*Instructions for the task*. Wherever a line holds the word "grey", copy that line from the data.

*Given information*.
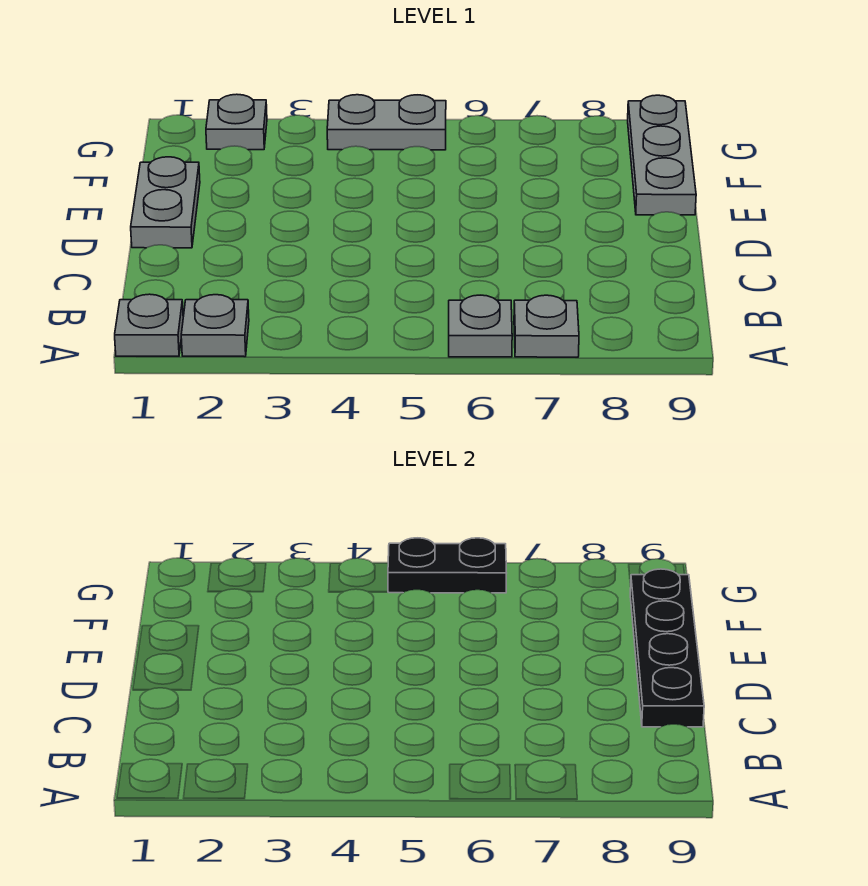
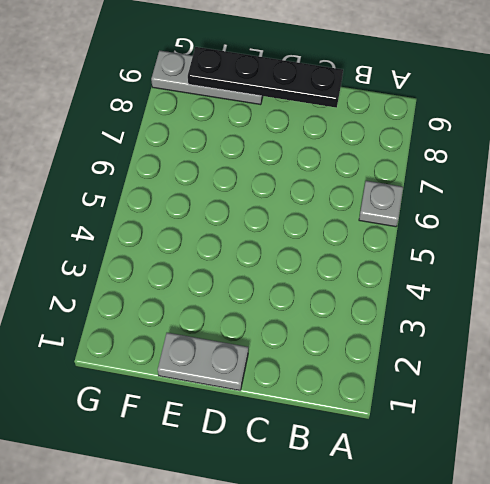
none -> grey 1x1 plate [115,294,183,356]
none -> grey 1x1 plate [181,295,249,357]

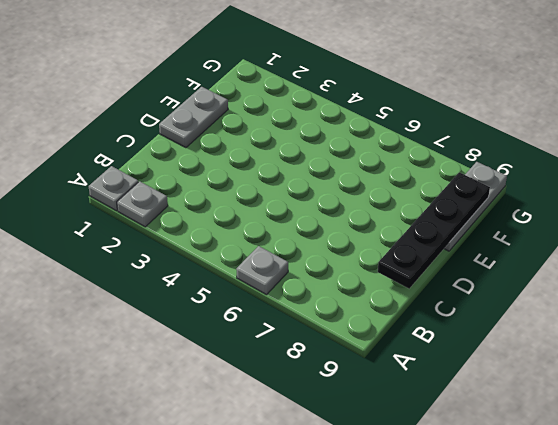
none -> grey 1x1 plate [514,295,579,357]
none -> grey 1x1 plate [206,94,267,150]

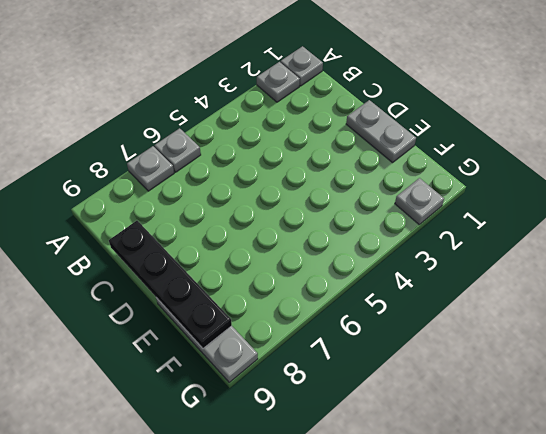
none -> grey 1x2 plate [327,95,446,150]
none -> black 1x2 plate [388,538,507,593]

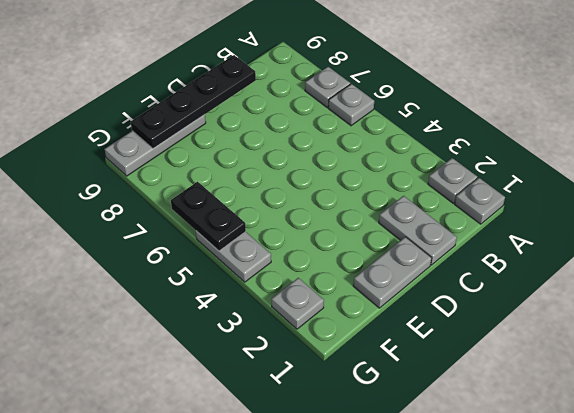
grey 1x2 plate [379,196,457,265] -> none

*Response below*.
none -> grey 1x1 plate [115,294,183,356]
none -> grey 1x1 plate [181,295,249,357]
none -> grey 1x1 plate [514,295,579,357]
none -> grey 1x1 plate [206,94,267,150]
none -> grey 1x2 plate [327,95,446,150]
grey 1x2 plate [379,196,457,265] -> none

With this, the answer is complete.